» **ASSIGNMENT**:
Return each line of the data below exactly, omitting any pictures.

» **RECORDS TO USE**:
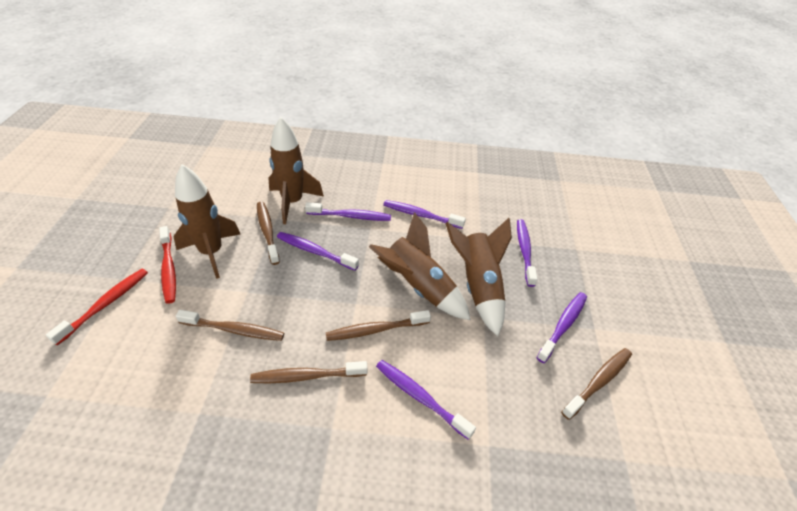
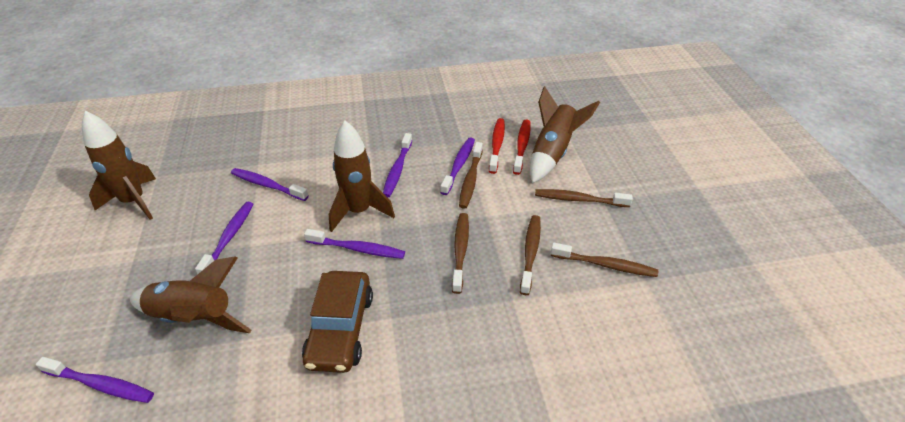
brown car: 0 -> 1

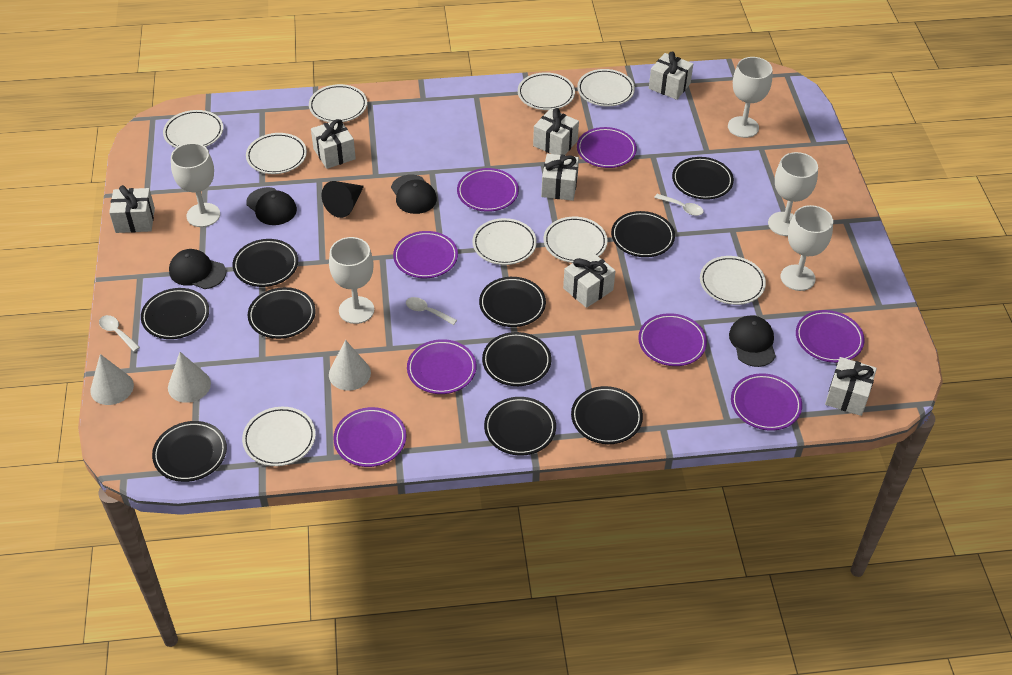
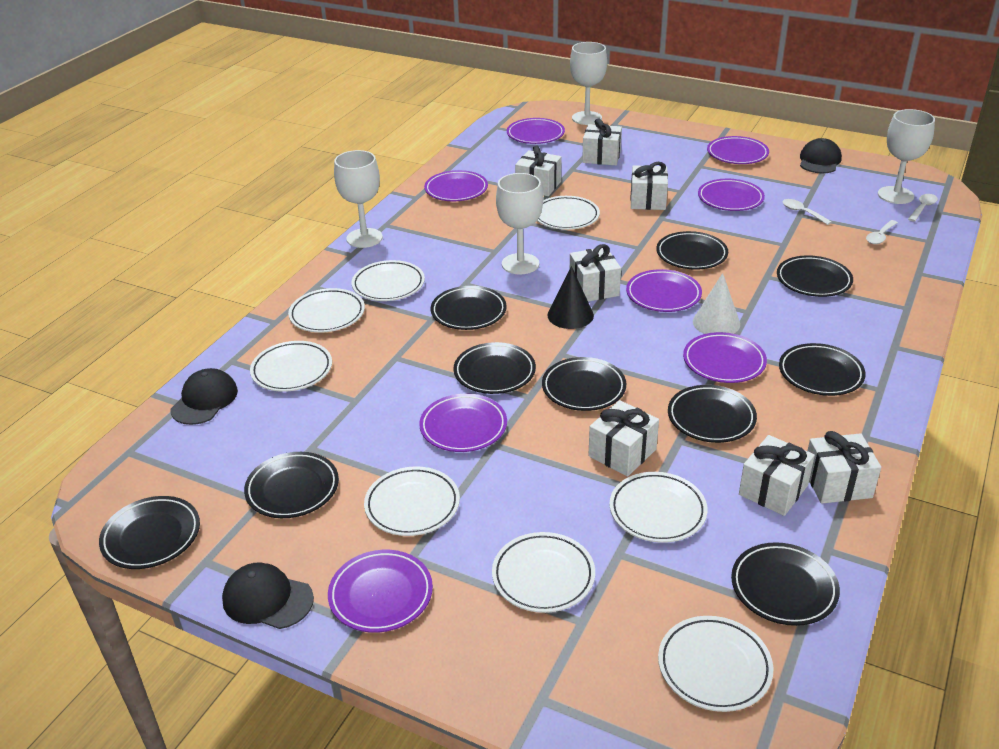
black cap: 4 -> 3
white cone: 3 -> 1
white goblet: 5 -> 4
white plate: 9 -> 8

» **ANSWER TO THE PROBLEM**:
brown car: 0 -> 1

black cap: 4 -> 3
white cone: 3 -> 1
white goblet: 5 -> 4
white plate: 9 -> 8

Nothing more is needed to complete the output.